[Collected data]
[start]

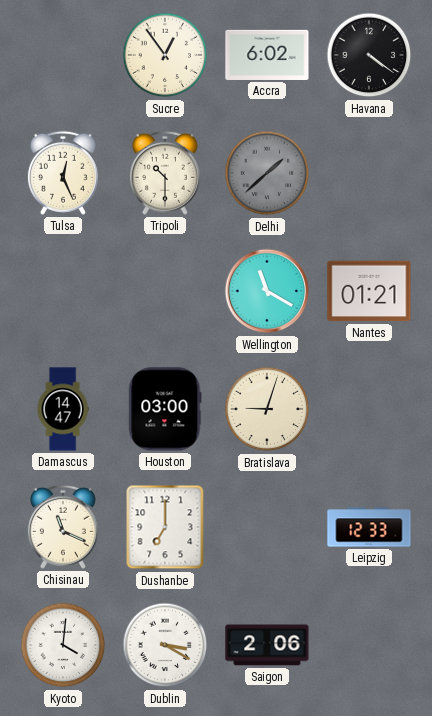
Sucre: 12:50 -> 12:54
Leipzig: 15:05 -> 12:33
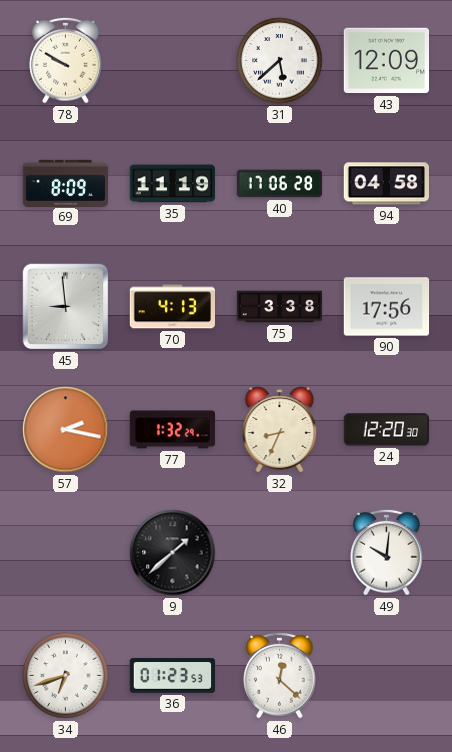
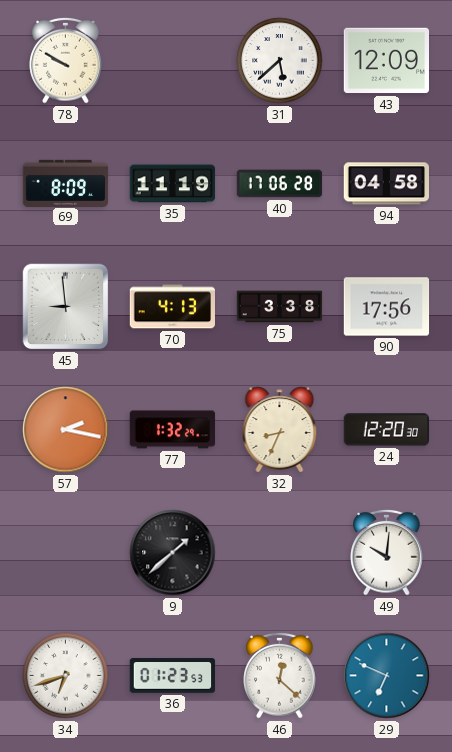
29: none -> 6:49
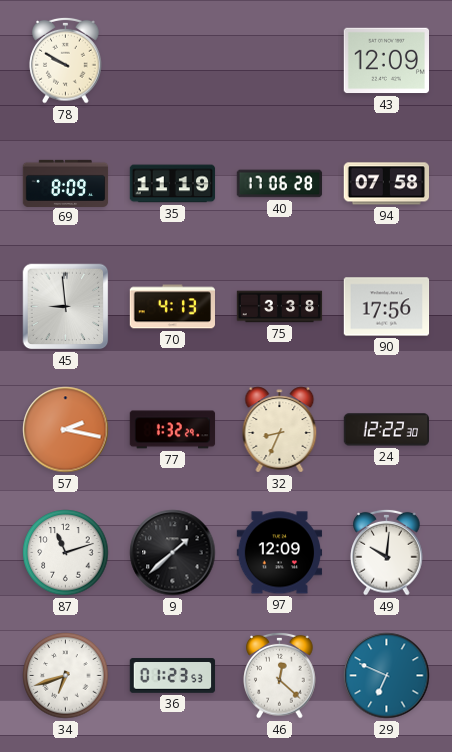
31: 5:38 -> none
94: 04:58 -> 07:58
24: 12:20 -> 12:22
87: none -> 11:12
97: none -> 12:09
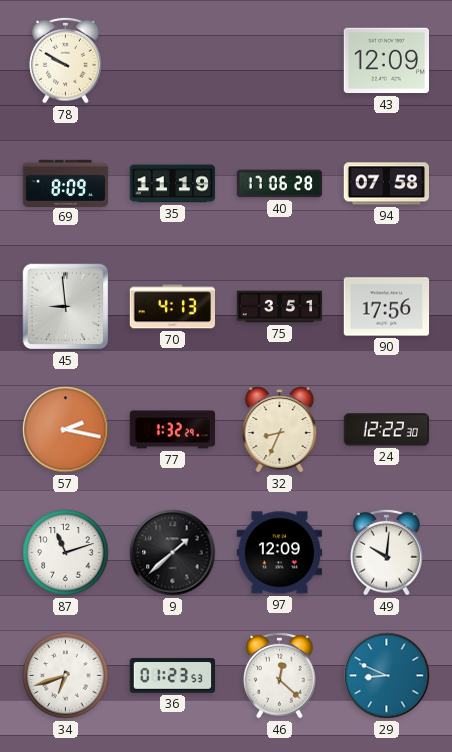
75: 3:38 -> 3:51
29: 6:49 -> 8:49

[end]

- _Stated task_: Write out the lines above exactly, starting with the line that contains "31: 5:38 -> none" and continuing through the last line, leaving the pictures out.

- _Solution to the exercise_:
31: 5:38 -> none
94: 04:58 -> 07:58
24: 12:20 -> 12:22
87: none -> 11:12
97: none -> 12:09
75: 3:38 -> 3:51
29: 6:49 -> 8:49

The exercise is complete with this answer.